--- INFORMATION SHOWN Enclosed Below ---

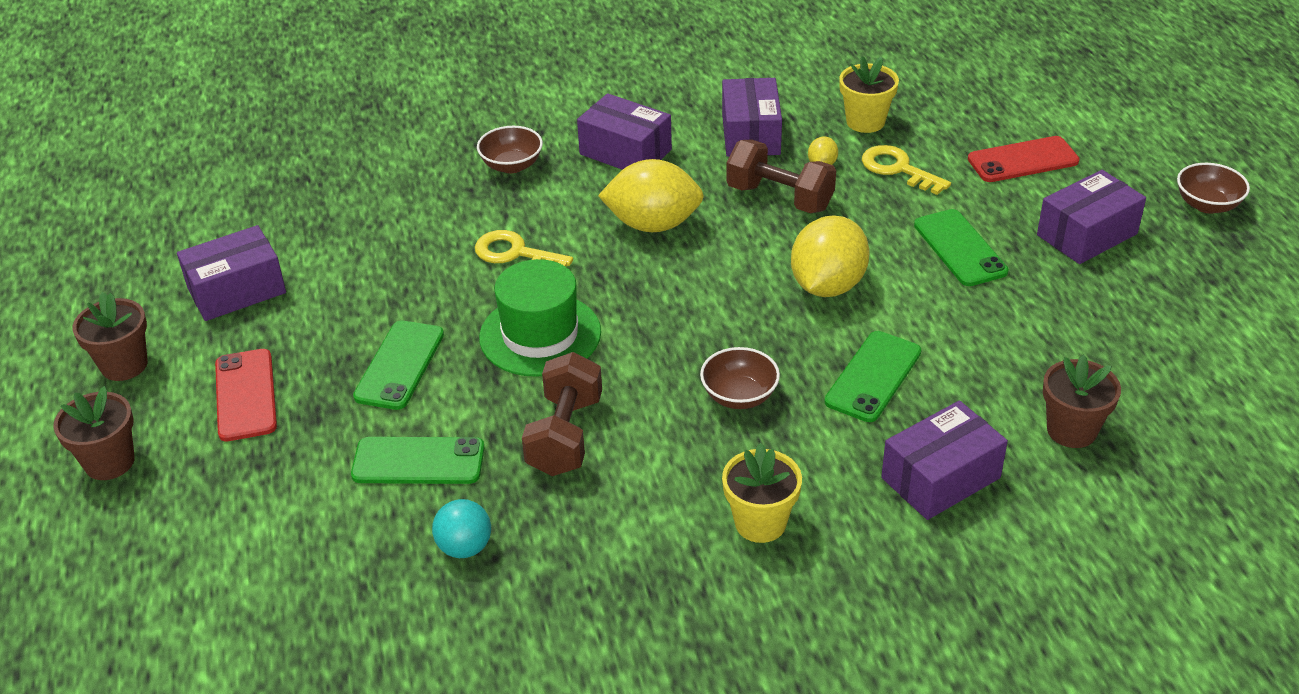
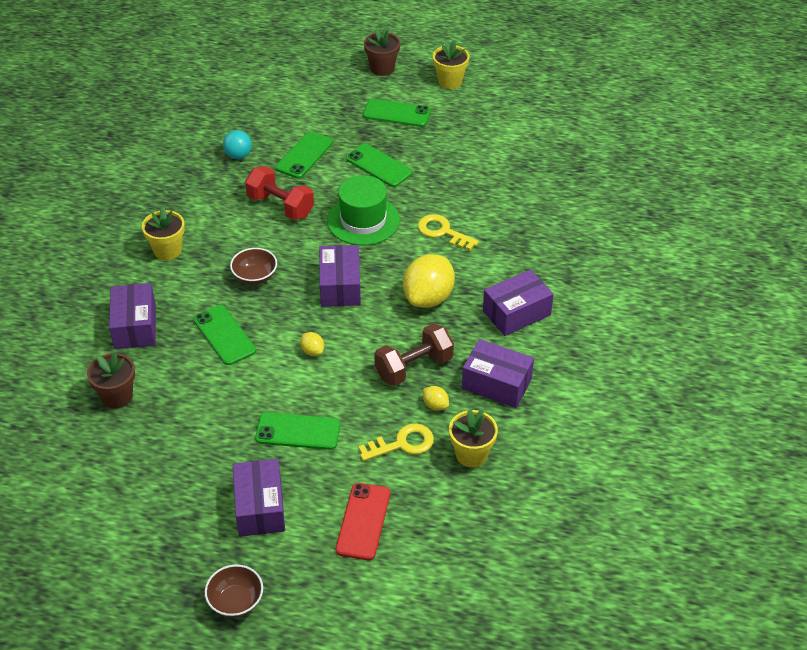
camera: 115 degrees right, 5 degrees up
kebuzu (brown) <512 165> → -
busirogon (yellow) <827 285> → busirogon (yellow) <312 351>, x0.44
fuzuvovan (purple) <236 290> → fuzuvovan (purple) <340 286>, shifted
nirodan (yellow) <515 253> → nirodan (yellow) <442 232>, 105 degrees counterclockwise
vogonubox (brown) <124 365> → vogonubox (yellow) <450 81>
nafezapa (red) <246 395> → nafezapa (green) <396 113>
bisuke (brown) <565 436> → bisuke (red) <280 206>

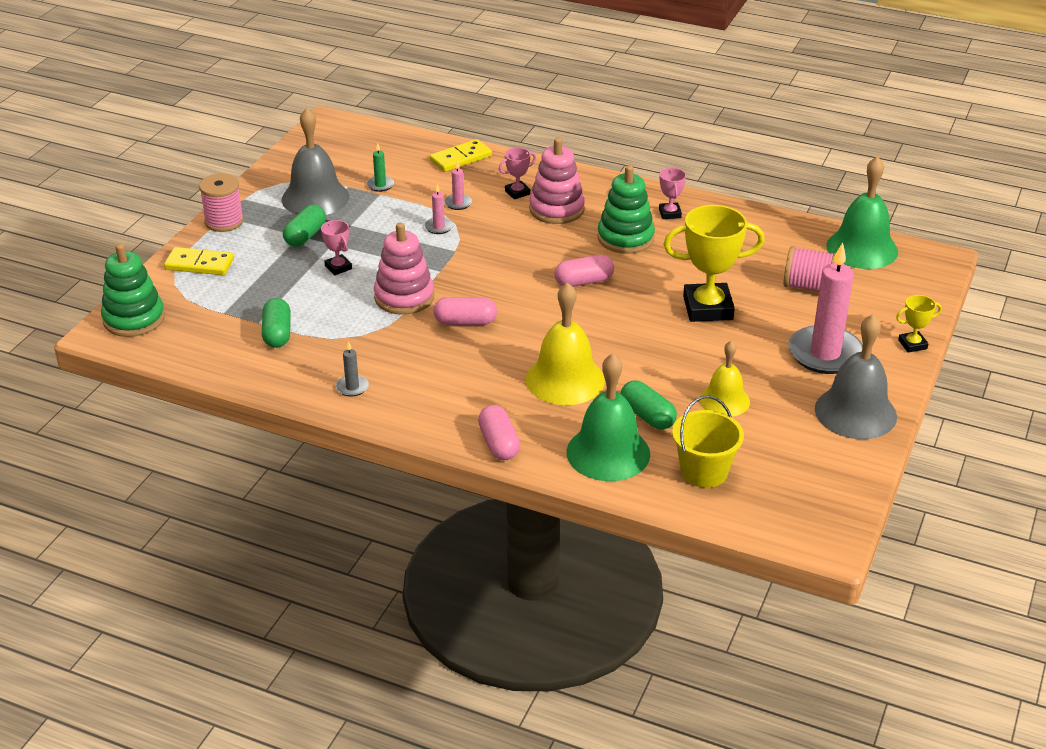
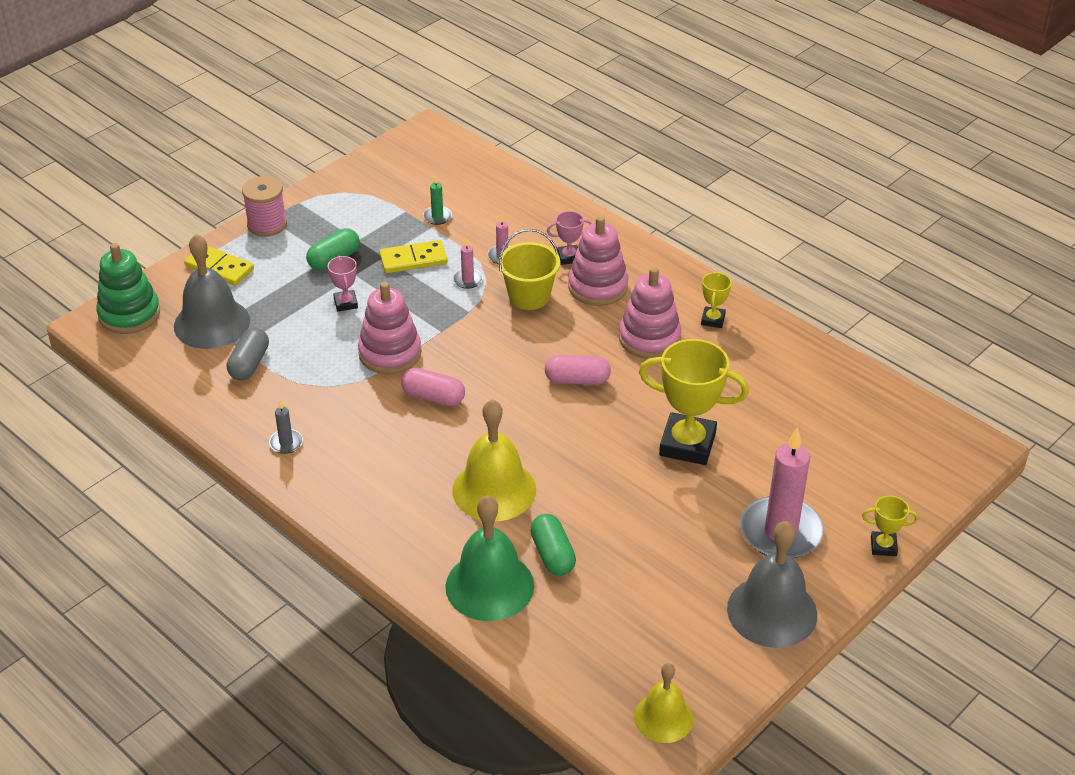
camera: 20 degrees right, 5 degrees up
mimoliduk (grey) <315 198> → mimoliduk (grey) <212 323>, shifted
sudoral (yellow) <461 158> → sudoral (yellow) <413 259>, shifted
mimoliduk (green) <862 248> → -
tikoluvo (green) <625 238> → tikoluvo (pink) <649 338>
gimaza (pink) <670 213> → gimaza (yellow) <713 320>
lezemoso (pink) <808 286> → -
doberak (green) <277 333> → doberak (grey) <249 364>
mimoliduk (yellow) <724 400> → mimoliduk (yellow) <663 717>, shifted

--- End of Enclosed INFORMATION SHOWN ---
--- INFORMATION SHOWN Enclosed Below ---

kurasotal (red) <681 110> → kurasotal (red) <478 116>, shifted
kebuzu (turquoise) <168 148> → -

--- End of Enclosed INFORMATION SHOWN ---

## [TASK ITEM]
From the entries above, copy every line containing the word "pink".

## [SOLUTION FOR THIS TASK]
tikoluvo (green) <625 238> → tikoluvo (pink) <649 338>
gimaza (pink) <670 213> → gimaza (yellow) <713 320>
lezemoso (pink) <808 286> → -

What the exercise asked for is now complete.